How to complete this task »
Reproduce the records in full. Alter nothing.

Data supplied »
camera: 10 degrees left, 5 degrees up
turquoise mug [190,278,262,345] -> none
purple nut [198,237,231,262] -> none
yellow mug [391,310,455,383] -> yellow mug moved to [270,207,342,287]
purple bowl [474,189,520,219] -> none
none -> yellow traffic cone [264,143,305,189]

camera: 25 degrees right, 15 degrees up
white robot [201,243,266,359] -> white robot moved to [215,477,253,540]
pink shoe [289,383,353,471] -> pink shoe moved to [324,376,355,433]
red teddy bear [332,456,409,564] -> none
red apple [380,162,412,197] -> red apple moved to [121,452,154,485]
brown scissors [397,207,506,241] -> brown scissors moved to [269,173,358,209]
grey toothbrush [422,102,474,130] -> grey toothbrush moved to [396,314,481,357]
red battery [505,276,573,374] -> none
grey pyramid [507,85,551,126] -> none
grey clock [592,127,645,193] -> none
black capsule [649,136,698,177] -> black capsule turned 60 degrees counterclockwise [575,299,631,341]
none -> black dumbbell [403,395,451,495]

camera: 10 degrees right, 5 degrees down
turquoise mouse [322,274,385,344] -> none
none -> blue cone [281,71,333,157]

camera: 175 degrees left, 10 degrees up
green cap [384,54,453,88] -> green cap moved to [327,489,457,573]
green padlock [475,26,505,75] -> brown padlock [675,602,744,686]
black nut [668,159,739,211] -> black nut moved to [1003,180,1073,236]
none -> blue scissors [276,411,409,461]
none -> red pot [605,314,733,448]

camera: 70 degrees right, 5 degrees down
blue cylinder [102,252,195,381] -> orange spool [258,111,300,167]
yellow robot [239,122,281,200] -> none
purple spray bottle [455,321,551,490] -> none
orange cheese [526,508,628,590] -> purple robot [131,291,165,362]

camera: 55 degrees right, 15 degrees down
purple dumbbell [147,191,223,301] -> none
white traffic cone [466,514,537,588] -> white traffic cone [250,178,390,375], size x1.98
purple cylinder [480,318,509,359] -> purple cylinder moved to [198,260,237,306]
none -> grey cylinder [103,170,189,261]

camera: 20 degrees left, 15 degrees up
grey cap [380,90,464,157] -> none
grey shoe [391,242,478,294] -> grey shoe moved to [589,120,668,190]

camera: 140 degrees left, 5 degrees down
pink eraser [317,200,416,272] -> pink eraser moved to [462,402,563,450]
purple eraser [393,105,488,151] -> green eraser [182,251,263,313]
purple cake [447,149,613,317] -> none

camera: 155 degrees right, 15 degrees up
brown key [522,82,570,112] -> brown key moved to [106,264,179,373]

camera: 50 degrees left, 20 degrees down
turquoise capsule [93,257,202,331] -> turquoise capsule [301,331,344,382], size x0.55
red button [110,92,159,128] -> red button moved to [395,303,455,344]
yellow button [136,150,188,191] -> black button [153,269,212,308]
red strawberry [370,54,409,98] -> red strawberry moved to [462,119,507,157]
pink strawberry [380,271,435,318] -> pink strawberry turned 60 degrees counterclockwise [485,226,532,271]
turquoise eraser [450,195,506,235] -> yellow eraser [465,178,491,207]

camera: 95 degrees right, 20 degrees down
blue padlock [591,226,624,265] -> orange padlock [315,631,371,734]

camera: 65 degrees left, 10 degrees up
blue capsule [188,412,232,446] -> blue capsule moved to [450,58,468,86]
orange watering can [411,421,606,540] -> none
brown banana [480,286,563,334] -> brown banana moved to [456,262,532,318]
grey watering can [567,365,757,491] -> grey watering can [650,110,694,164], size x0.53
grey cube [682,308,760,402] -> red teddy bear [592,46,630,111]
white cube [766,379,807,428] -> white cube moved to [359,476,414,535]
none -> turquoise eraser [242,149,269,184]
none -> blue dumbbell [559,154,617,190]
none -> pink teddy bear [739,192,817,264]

Solution for this exercise »
camera: 10 degrees left, 5 degrees up
turquoise mug [190,278,262,345] -> none
purple nut [198,237,231,262] -> none
yellow mug [391,310,455,383] -> yellow mug moved to [270,207,342,287]
purple bowl [474,189,520,219] -> none
none -> yellow traffic cone [264,143,305,189]

camera: 25 degrees right, 15 degrees up
white robot [201,243,266,359] -> white robot moved to [215,477,253,540]
pink shoe [289,383,353,471] -> pink shoe moved to [324,376,355,433]
red teddy bear [332,456,409,564] -> none
red apple [380,162,412,197] -> red apple moved to [121,452,154,485]
brown scissors [397,207,506,241] -> brown scissors moved to [269,173,358,209]
grey toothbrush [422,102,474,130] -> grey toothbrush moved to [396,314,481,357]
red battery [505,276,573,374] -> none
grey pyramid [507,85,551,126] -> none
grey clock [592,127,645,193] -> none
black capsule [649,136,698,177] -> black capsule turned 60 degrees counterclockwise [575,299,631,341]
none -> black dumbbell [403,395,451,495]

camera: 10 degrees right, 5 degrees down
turquoise mouse [322,274,385,344] -> none
none -> blue cone [281,71,333,157]

camera: 175 degrees left, 10 degrees up
green cap [384,54,453,88] -> green cap moved to [327,489,457,573]
green padlock [475,26,505,75] -> brown padlock [675,602,744,686]
black nut [668,159,739,211] -> black nut moved to [1003,180,1073,236]
none -> blue scissors [276,411,409,461]
none -> red pot [605,314,733,448]

camera: 70 degrees right, 5 degrees down
blue cylinder [102,252,195,381] -> orange spool [258,111,300,167]
yellow robot [239,122,281,200] -> none
purple spray bottle [455,321,551,490] -> none
orange cheese [526,508,628,590] -> purple robot [131,291,165,362]

camera: 55 degrees right, 15 degrees down
purple dumbbell [147,191,223,301] -> none
white traffic cone [466,514,537,588] -> white traffic cone [250,178,390,375], size x1.98
purple cylinder [480,318,509,359] -> purple cylinder moved to [198,260,237,306]
none -> grey cylinder [103,170,189,261]

camera: 20 degrees left, 15 degrees up
grey cap [380,90,464,157] -> none
grey shoe [391,242,478,294] -> grey shoe moved to [589,120,668,190]

camera: 140 degrees left, 5 degrees down
pink eraser [317,200,416,272] -> pink eraser moved to [462,402,563,450]
purple eraser [393,105,488,151] -> green eraser [182,251,263,313]
purple cake [447,149,613,317] -> none

camera: 155 degrees right, 15 degrees up
brown key [522,82,570,112] -> brown key moved to [106,264,179,373]

camera: 50 degrees left, 20 degrees down
turquoise capsule [93,257,202,331] -> turquoise capsule [301,331,344,382], size x0.55
red button [110,92,159,128] -> red button moved to [395,303,455,344]
yellow button [136,150,188,191] -> black button [153,269,212,308]
red strawberry [370,54,409,98] -> red strawberry moved to [462,119,507,157]
pink strawberry [380,271,435,318] -> pink strawberry turned 60 degrees counterclockwise [485,226,532,271]
turquoise eraser [450,195,506,235] -> yellow eraser [465,178,491,207]

camera: 95 degrees right, 20 degrees down
blue padlock [591,226,624,265] -> orange padlock [315,631,371,734]

camera: 65 degrees left, 10 degrees up
blue capsule [188,412,232,446] -> blue capsule moved to [450,58,468,86]
orange watering can [411,421,606,540] -> none
brown banana [480,286,563,334] -> brown banana moved to [456,262,532,318]
grey watering can [567,365,757,491] -> grey watering can [650,110,694,164], size x0.53
grey cube [682,308,760,402] -> red teddy bear [592,46,630,111]
white cube [766,379,807,428] -> white cube moved to [359,476,414,535]
none -> turquoise eraser [242,149,269,184]
none -> blue dumbbell [559,154,617,190]
none -> pink teddy bear [739,192,817,264]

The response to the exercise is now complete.